REQUIRED ACTION: Keep to one stretch of the data below, the lines from the one with "camera: 15 degrees right, 30 degrees down" up to and including the one with "camera: 25 degrees right, 5 degrees down", and return that stretch exactly.

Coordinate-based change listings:
= Beginning of Section =

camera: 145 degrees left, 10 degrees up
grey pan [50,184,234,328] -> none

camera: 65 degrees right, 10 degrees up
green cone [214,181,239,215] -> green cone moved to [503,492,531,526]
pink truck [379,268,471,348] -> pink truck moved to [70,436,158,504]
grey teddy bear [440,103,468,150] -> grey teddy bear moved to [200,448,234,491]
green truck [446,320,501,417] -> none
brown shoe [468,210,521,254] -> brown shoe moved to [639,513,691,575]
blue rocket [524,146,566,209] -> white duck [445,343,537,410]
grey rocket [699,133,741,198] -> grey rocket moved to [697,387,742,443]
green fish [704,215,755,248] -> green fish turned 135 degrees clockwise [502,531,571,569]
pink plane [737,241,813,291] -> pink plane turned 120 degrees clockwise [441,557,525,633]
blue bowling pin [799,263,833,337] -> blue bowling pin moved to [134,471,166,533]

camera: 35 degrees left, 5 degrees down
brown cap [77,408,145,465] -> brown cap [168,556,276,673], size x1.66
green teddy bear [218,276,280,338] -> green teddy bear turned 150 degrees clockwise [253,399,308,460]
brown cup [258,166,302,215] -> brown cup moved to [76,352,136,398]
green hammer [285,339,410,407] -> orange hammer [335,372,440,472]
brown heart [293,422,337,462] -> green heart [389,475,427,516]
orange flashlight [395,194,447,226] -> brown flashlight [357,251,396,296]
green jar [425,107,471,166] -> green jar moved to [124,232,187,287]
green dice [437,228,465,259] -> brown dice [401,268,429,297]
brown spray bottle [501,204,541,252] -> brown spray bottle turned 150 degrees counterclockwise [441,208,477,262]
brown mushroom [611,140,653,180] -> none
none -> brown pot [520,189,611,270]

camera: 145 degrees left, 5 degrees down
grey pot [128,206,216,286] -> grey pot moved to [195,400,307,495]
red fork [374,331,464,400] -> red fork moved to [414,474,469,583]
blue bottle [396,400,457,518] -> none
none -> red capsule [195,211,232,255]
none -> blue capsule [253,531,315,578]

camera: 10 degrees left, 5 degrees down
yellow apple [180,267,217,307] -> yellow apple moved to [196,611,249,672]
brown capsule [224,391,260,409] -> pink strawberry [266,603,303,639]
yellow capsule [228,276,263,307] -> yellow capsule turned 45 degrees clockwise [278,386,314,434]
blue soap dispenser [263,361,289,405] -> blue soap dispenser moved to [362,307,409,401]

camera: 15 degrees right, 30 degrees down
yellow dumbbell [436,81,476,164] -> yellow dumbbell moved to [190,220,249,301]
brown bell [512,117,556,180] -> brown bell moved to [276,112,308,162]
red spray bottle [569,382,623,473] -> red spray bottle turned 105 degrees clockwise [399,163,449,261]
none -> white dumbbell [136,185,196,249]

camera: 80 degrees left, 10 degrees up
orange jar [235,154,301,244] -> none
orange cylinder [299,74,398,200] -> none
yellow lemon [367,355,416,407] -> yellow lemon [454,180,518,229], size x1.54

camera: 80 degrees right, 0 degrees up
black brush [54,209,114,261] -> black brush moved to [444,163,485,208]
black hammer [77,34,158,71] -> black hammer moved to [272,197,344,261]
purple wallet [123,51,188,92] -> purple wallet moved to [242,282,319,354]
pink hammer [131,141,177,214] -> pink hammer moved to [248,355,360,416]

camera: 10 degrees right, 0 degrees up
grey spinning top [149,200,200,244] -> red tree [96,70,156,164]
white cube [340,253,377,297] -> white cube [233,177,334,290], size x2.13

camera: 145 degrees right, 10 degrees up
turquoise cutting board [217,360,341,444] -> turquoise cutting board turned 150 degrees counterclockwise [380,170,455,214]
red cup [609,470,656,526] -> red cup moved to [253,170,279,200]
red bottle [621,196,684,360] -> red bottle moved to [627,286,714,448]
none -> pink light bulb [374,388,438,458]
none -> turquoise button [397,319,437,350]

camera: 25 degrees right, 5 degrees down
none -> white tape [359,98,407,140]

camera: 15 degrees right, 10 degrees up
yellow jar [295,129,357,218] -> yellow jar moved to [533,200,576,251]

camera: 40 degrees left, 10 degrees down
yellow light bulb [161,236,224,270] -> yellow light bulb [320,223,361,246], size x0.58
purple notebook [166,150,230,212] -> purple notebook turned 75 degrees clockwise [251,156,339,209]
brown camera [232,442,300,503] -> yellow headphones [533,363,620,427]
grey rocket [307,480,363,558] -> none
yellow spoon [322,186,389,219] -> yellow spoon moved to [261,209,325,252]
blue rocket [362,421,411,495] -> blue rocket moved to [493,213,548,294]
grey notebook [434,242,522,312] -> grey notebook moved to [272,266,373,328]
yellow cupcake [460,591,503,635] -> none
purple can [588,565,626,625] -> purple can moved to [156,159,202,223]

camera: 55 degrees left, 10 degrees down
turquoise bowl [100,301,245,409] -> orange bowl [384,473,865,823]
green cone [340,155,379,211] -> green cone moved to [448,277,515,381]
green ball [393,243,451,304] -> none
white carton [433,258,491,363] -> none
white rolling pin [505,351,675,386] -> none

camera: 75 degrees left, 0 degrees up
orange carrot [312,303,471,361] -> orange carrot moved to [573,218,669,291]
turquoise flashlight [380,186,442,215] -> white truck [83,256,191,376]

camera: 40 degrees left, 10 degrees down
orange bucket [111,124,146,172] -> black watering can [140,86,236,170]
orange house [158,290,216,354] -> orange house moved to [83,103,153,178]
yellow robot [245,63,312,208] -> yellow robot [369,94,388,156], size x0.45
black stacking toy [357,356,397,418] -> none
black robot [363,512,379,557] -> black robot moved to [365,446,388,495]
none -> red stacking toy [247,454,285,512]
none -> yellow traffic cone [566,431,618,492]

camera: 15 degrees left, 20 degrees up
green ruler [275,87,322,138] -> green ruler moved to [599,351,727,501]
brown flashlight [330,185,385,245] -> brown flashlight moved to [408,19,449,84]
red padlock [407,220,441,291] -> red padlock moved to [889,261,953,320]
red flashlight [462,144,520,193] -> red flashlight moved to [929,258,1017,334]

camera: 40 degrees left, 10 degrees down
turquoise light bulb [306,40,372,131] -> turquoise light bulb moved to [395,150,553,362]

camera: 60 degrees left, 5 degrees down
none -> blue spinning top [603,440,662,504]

= End of Section =

RESULT FOR THIS TASK:
camera: 15 degrees right, 30 degrees down
yellow dumbbell [436,81,476,164] -> yellow dumbbell moved to [190,220,249,301]
brown bell [512,117,556,180] -> brown bell moved to [276,112,308,162]
red spray bottle [569,382,623,473] -> red spray bottle turned 105 degrees clockwise [399,163,449,261]
none -> white dumbbell [136,185,196,249]

camera: 80 degrees left, 10 degrees up
orange jar [235,154,301,244] -> none
orange cylinder [299,74,398,200] -> none
yellow lemon [367,355,416,407] -> yellow lemon [454,180,518,229], size x1.54

camera: 80 degrees right, 0 degrees up
black brush [54,209,114,261] -> black brush moved to [444,163,485,208]
black hammer [77,34,158,71] -> black hammer moved to [272,197,344,261]
purple wallet [123,51,188,92] -> purple wallet moved to [242,282,319,354]
pink hammer [131,141,177,214] -> pink hammer moved to [248,355,360,416]

camera: 10 degrees right, 0 degrees up
grey spinning top [149,200,200,244] -> red tree [96,70,156,164]
white cube [340,253,377,297] -> white cube [233,177,334,290], size x2.13

camera: 145 degrees right, 10 degrees up
turquoise cutting board [217,360,341,444] -> turquoise cutting board turned 150 degrees counterclockwise [380,170,455,214]
red cup [609,470,656,526] -> red cup moved to [253,170,279,200]
red bottle [621,196,684,360] -> red bottle moved to [627,286,714,448]
none -> pink light bulb [374,388,438,458]
none -> turquoise button [397,319,437,350]

camera: 25 degrees right, 5 degrees down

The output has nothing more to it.